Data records
# # # # # # #
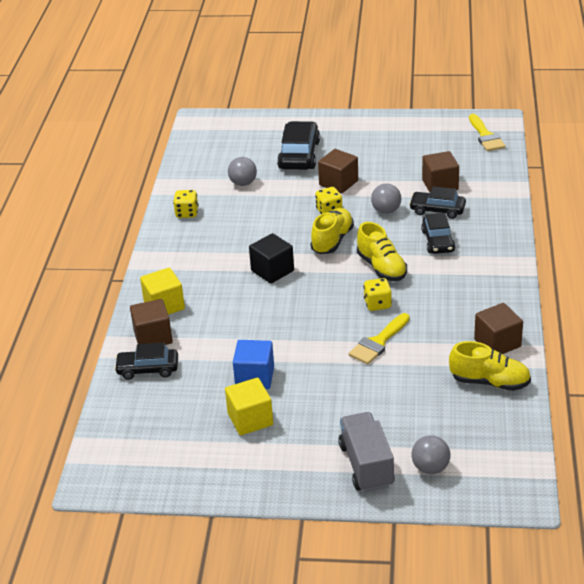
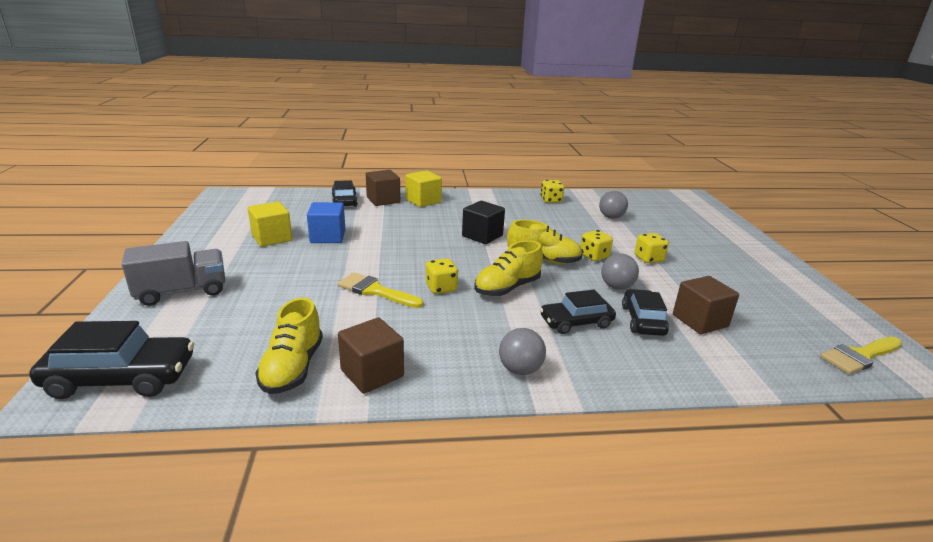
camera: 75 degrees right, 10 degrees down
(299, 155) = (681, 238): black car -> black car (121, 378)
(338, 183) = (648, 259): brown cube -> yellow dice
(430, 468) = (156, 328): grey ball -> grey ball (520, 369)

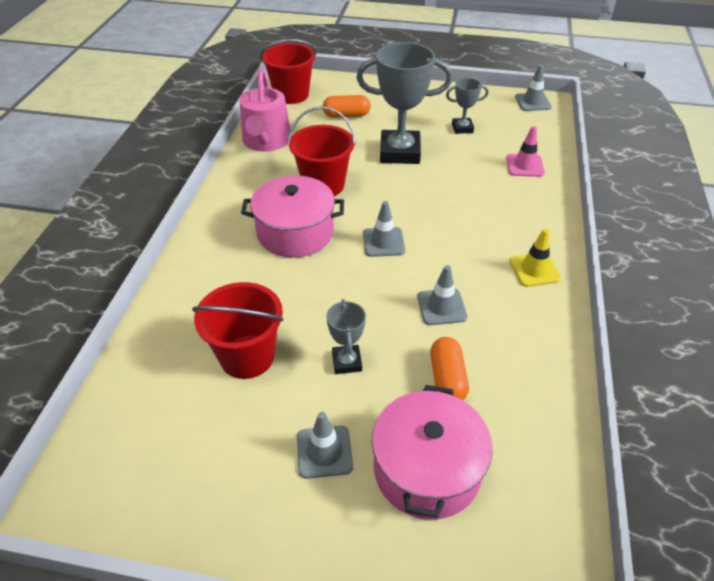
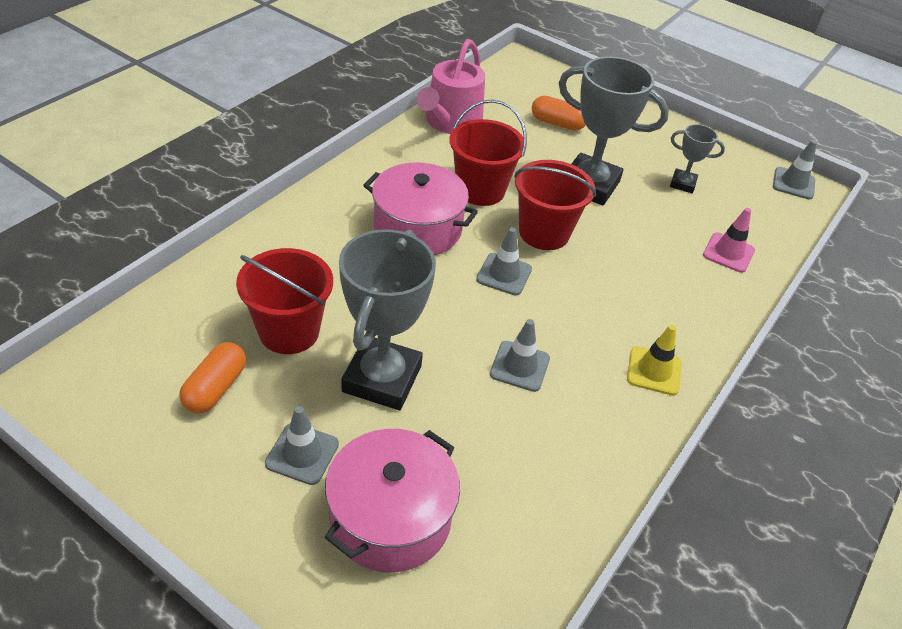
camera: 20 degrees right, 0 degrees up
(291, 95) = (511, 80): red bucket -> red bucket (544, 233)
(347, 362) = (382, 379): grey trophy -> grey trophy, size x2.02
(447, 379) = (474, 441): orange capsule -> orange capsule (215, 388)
# # # # # # #
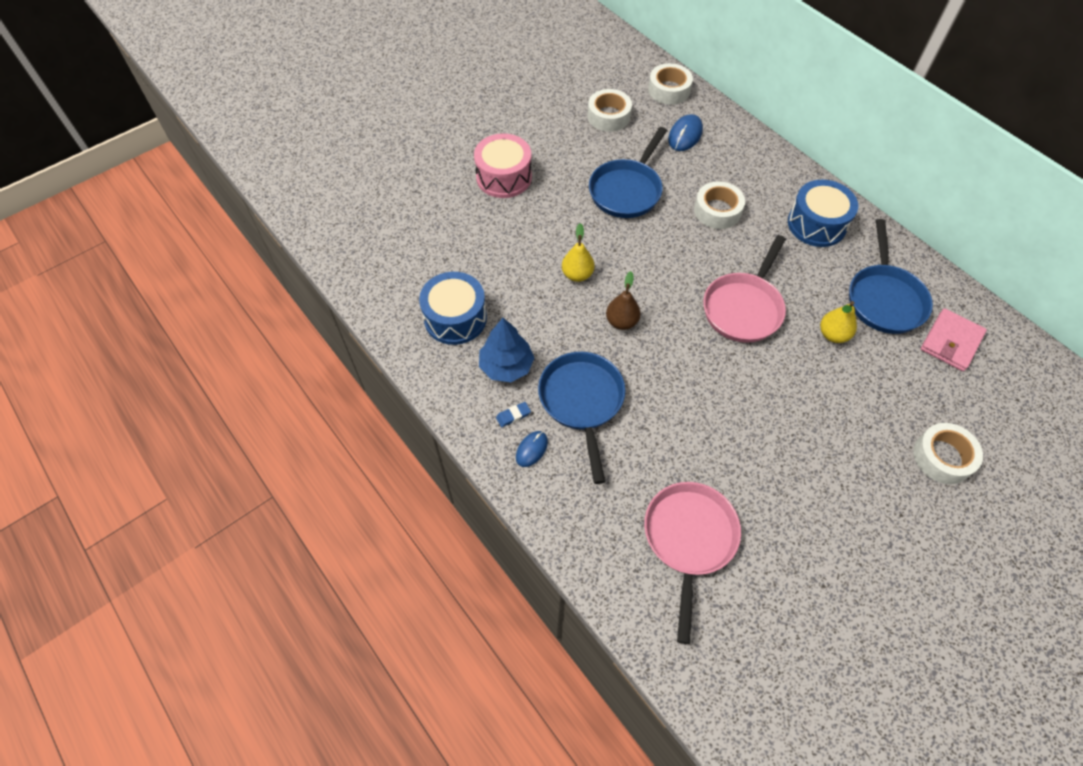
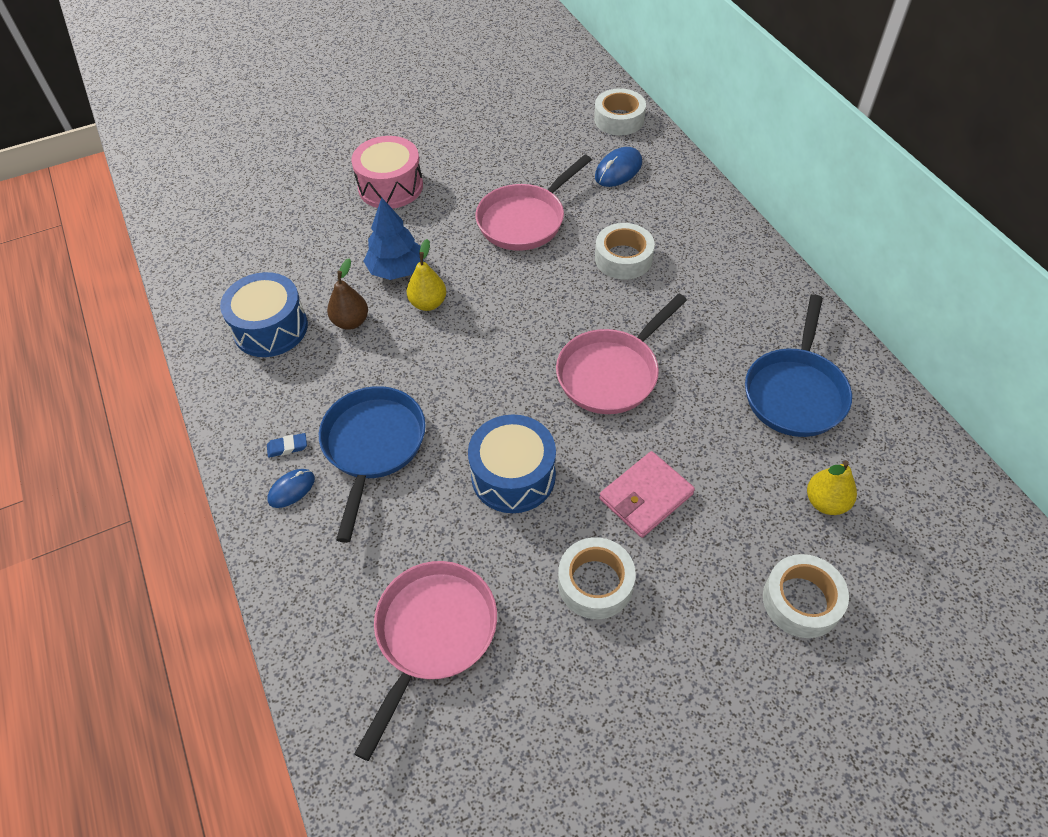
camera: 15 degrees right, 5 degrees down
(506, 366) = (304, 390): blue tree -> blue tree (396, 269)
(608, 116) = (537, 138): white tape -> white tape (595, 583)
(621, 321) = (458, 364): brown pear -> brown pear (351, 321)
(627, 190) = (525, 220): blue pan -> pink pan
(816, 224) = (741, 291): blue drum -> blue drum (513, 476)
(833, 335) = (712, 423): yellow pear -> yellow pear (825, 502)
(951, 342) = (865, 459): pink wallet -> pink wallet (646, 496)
# # # # # # #
• [Task details] Taking the lines above, repeat exactly those from the line that contains "(347, 362) = (382, 379): grey" through the line that contains "(447, 379) = (474, 441): orange", and both of those lines as well. Include nothing else.

• [Reply]
(347, 362) = (382, 379): grey trophy -> grey trophy, size x2.02
(447, 379) = (474, 441): orange capsule -> orange capsule (215, 388)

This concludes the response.